[Entries from a dataset]
====================

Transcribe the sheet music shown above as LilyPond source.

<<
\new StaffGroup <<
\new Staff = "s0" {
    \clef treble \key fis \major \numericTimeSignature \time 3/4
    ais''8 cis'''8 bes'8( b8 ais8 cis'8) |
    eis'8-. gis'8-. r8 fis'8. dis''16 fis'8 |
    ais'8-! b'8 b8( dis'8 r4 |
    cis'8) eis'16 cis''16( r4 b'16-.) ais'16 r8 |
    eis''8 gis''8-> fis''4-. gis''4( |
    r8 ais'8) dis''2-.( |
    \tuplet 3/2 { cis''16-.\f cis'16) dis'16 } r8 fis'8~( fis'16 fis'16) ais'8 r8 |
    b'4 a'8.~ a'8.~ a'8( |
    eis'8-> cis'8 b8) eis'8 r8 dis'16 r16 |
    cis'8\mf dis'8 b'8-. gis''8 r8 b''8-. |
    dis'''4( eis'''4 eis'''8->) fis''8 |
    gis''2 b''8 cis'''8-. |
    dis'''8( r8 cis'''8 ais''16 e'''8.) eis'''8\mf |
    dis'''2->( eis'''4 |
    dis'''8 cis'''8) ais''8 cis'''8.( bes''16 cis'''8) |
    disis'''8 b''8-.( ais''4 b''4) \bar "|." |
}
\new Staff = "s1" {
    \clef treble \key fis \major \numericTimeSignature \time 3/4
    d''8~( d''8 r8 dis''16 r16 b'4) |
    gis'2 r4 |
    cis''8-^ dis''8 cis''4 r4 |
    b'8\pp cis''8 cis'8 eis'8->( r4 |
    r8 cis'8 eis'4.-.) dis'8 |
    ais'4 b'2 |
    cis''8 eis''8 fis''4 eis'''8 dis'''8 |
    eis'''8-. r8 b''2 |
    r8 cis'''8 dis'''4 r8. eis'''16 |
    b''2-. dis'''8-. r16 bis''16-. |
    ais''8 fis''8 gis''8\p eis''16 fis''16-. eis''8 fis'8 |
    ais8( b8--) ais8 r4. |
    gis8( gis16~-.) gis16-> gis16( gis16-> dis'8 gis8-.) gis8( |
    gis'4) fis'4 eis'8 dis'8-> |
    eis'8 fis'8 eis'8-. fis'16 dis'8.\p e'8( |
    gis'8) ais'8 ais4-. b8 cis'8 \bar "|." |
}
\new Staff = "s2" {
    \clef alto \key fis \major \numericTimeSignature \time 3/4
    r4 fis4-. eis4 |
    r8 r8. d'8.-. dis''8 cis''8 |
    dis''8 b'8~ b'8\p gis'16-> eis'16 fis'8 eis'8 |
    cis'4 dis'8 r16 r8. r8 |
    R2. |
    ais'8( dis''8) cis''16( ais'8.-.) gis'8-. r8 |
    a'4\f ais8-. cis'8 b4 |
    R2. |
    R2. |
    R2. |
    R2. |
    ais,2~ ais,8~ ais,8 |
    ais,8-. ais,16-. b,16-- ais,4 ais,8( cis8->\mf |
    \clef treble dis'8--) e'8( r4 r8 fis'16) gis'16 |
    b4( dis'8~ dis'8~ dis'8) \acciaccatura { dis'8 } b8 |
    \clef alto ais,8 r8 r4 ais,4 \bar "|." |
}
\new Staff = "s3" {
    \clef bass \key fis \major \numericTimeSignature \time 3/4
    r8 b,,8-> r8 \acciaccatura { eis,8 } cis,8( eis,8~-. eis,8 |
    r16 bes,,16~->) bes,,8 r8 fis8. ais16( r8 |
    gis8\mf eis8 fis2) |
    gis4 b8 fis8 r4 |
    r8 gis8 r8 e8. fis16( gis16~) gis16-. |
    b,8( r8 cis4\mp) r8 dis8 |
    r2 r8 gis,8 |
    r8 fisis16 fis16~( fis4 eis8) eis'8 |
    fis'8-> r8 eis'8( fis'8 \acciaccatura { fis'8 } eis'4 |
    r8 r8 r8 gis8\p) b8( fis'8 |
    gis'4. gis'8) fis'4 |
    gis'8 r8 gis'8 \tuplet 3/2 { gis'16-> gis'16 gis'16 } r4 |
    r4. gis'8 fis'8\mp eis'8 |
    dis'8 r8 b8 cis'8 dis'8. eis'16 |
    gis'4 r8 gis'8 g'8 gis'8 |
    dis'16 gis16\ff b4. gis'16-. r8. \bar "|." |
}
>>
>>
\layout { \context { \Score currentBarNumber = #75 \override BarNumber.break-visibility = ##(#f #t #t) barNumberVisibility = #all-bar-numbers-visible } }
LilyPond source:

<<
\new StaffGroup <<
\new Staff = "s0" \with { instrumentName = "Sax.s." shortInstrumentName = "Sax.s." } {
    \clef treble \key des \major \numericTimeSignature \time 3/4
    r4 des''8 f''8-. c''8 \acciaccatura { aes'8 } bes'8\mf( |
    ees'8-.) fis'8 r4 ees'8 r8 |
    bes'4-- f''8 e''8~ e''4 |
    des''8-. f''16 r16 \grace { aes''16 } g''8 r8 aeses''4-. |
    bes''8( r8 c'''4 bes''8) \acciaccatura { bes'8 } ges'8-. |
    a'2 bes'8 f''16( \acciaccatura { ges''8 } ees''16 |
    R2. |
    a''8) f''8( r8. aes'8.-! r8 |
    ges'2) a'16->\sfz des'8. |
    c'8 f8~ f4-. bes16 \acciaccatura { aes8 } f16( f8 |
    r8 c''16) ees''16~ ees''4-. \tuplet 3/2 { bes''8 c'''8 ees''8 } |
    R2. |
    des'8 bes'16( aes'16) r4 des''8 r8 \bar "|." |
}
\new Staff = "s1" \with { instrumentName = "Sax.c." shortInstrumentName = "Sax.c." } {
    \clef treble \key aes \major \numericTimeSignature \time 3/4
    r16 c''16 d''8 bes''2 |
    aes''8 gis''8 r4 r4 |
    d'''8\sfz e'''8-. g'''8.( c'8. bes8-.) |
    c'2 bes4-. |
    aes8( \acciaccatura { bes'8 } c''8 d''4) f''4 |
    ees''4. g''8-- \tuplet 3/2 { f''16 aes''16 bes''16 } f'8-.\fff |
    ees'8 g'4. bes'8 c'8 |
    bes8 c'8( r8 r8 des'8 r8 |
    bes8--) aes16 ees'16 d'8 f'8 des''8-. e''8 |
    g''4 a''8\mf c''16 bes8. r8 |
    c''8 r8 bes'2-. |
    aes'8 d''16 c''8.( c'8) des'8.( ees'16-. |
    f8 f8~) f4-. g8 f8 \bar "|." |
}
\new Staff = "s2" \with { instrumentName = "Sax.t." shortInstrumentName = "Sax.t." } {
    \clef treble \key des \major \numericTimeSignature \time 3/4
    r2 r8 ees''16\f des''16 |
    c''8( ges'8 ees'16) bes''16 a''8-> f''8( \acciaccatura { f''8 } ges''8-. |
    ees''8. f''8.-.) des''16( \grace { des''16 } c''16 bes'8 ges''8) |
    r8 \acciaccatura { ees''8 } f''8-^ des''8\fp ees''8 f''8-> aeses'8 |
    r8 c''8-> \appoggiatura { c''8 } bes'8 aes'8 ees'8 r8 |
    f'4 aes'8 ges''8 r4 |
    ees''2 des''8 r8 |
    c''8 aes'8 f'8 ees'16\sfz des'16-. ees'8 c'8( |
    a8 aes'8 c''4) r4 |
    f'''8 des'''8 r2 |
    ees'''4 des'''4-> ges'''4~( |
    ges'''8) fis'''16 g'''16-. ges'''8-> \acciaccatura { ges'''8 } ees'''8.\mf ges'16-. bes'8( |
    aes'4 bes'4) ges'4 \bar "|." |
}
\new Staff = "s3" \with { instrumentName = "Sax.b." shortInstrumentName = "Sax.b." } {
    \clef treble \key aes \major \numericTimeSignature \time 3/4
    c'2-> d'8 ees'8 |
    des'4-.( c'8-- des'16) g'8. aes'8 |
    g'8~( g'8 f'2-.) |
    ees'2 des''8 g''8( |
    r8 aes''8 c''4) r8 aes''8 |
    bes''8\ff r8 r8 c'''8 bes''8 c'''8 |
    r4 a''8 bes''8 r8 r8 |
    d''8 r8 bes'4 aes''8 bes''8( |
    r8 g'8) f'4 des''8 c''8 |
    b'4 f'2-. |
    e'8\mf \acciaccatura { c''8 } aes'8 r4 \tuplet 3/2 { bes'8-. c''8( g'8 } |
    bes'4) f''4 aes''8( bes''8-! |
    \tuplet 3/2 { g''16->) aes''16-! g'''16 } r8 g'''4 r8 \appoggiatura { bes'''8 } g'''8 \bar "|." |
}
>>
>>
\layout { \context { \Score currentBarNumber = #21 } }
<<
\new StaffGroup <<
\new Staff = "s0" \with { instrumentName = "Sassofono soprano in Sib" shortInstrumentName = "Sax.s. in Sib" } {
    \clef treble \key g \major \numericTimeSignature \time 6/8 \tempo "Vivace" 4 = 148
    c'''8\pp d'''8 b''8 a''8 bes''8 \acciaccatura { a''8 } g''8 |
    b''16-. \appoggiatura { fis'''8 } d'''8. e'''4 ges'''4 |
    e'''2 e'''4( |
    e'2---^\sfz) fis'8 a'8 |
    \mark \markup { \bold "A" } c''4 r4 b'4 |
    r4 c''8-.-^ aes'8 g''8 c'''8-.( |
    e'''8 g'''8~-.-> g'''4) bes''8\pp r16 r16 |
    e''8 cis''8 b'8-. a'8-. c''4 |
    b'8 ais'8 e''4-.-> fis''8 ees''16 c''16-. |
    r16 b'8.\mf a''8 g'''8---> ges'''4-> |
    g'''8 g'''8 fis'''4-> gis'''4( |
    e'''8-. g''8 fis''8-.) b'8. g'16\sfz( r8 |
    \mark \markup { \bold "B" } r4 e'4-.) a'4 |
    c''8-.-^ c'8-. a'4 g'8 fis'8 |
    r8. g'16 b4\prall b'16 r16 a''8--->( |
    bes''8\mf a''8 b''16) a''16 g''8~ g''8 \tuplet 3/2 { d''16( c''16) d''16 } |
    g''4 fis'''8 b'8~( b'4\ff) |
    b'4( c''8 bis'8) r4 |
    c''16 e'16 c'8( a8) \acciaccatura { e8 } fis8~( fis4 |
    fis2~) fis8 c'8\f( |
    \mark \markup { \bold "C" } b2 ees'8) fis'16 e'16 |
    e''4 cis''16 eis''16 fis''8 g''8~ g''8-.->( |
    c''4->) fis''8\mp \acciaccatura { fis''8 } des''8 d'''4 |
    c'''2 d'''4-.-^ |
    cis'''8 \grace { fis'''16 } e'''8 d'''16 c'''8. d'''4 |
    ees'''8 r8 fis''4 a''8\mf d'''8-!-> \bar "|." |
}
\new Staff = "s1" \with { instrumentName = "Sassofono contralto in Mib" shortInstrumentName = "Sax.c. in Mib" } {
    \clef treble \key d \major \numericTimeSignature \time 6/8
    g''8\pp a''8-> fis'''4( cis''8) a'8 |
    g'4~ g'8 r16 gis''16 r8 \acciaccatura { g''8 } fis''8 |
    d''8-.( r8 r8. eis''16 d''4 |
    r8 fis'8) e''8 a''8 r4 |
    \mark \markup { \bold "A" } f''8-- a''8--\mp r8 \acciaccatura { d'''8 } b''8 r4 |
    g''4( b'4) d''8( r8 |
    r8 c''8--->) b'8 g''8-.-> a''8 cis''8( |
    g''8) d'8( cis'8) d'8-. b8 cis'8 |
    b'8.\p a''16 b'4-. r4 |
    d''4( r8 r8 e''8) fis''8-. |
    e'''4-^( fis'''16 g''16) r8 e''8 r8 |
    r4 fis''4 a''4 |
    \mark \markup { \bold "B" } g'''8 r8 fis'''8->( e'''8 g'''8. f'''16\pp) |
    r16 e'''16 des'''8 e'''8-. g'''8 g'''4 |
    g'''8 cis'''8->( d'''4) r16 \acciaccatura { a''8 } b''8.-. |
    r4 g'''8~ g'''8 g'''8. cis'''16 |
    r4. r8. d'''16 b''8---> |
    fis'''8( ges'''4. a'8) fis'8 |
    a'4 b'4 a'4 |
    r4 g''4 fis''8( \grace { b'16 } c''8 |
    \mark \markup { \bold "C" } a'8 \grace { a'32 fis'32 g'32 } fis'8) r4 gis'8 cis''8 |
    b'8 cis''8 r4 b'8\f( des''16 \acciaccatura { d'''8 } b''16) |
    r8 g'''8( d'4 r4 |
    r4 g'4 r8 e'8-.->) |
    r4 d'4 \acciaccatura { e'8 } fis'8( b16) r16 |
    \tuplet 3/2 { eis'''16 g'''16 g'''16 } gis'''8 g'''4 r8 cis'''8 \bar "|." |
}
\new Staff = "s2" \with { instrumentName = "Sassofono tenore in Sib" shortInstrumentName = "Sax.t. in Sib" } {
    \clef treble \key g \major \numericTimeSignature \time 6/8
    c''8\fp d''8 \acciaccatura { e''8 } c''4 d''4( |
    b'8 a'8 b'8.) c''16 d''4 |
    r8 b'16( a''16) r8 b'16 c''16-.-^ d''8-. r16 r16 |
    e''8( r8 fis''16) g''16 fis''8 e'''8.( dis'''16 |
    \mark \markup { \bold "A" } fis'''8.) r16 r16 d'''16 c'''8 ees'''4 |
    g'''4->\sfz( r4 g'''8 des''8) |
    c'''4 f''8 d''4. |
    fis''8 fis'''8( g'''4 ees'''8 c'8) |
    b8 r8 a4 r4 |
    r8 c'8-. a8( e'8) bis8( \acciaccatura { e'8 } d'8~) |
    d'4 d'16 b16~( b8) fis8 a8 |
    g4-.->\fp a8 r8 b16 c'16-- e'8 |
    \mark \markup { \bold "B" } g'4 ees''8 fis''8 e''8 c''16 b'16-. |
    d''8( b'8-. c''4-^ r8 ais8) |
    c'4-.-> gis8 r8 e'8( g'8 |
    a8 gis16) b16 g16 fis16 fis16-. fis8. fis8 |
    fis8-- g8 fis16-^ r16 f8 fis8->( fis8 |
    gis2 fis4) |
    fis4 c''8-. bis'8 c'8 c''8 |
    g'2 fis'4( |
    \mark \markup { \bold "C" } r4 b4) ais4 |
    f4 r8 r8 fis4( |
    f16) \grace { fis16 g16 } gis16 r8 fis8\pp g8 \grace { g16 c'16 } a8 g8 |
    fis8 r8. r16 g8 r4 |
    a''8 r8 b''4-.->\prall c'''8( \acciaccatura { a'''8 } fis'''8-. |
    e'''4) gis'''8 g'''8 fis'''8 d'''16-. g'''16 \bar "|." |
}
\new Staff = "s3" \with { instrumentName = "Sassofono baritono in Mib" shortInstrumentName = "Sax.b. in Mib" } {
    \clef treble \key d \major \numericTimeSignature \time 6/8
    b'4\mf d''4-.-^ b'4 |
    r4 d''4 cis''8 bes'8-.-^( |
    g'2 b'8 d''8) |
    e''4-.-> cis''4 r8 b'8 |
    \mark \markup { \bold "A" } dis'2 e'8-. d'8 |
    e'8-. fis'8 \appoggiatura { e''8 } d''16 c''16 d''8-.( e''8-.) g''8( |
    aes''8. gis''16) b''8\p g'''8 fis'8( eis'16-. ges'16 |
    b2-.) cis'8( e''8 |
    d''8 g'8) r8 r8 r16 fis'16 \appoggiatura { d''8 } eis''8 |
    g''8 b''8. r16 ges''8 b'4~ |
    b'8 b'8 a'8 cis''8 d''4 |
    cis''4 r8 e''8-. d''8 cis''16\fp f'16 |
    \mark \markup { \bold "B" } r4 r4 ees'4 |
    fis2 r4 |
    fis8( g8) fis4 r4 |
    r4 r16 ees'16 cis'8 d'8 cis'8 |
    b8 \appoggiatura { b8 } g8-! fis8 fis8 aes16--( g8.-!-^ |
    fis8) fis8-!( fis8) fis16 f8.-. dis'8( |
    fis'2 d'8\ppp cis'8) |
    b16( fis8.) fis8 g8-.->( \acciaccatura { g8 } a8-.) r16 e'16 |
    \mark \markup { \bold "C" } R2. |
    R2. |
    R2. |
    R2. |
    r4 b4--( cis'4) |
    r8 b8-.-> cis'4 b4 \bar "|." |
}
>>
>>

====================

* Requirement:
Report how many lines in the entries above contain the string "currentBarNumber", treating uppercase and lowercase as different. Give only the number.

* Solution to this problem:
2